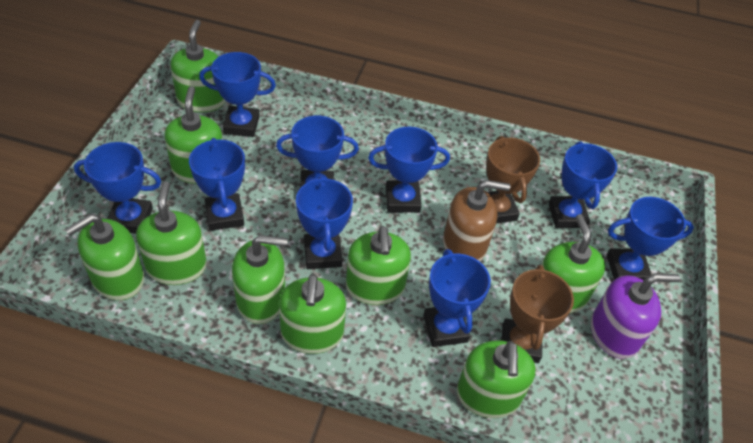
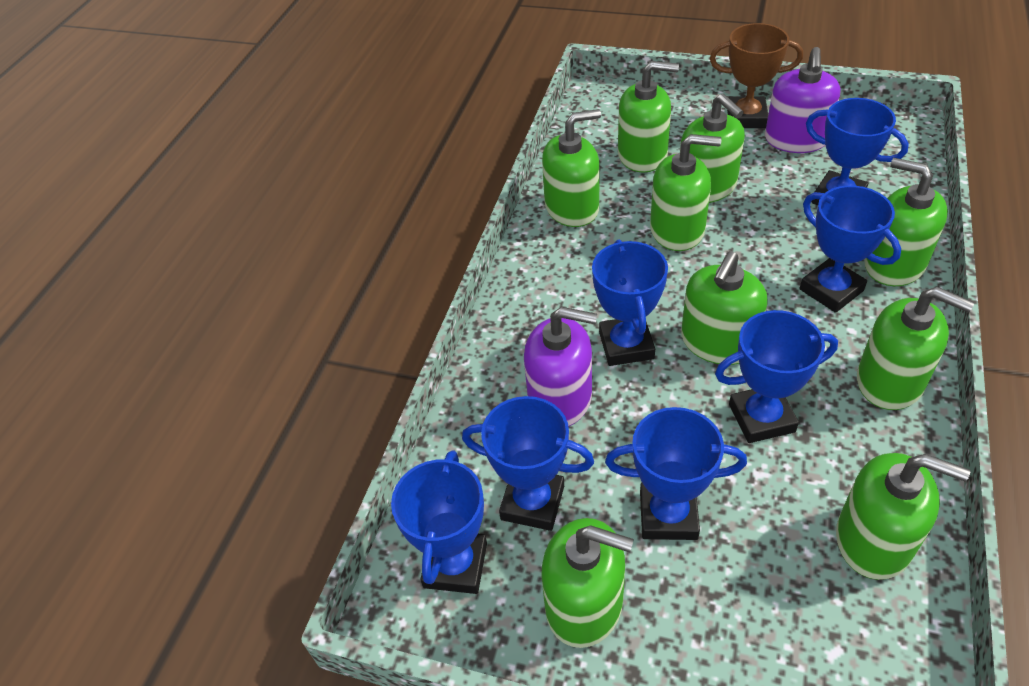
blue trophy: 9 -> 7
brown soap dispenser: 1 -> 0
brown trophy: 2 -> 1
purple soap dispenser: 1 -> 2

------------------------------------------------------------

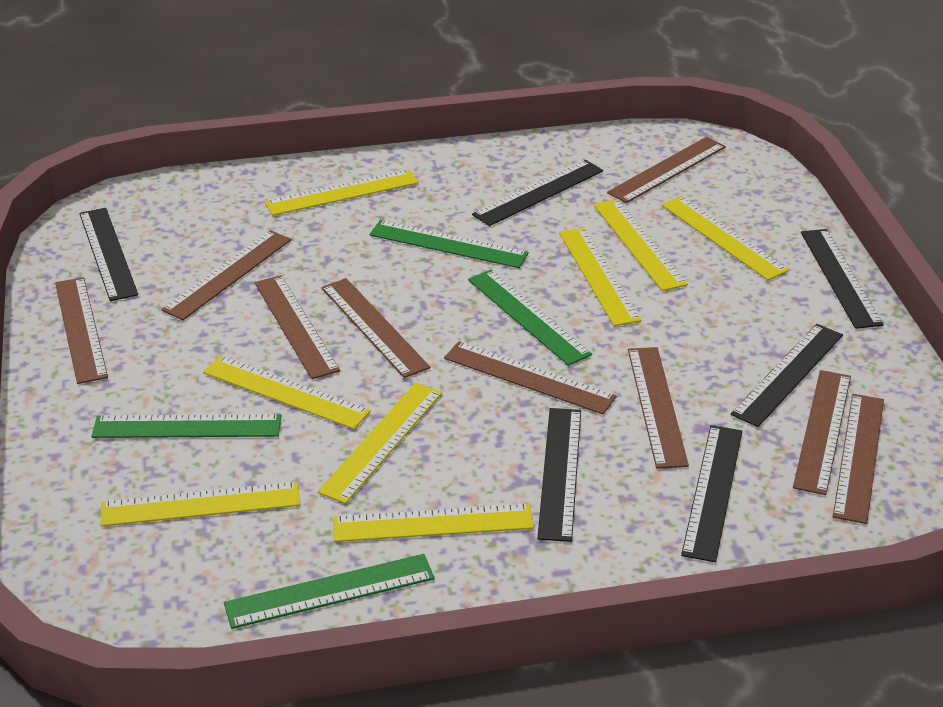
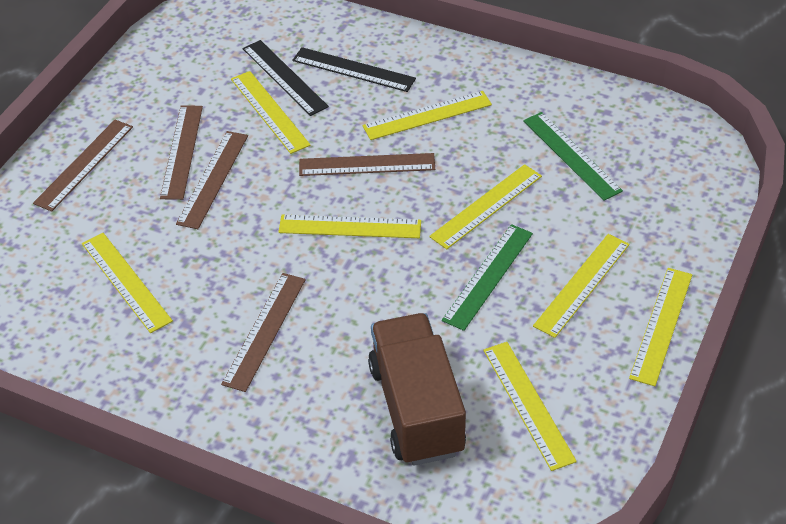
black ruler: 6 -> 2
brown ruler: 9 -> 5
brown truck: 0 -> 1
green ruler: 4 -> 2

------------------------------------------------------------

PROBLEM STATEMENT
With the line holding "blue trophy: 9 -> 7" as the first and the line holding "purple soap dispenser: 1 -> 2" as the last, set down that range of the entries above exactly, and nothing else.

RESPONSE TO THIS EXERCISE
blue trophy: 9 -> 7
brown soap dispenser: 1 -> 0
brown trophy: 2 -> 1
purple soap dispenser: 1 -> 2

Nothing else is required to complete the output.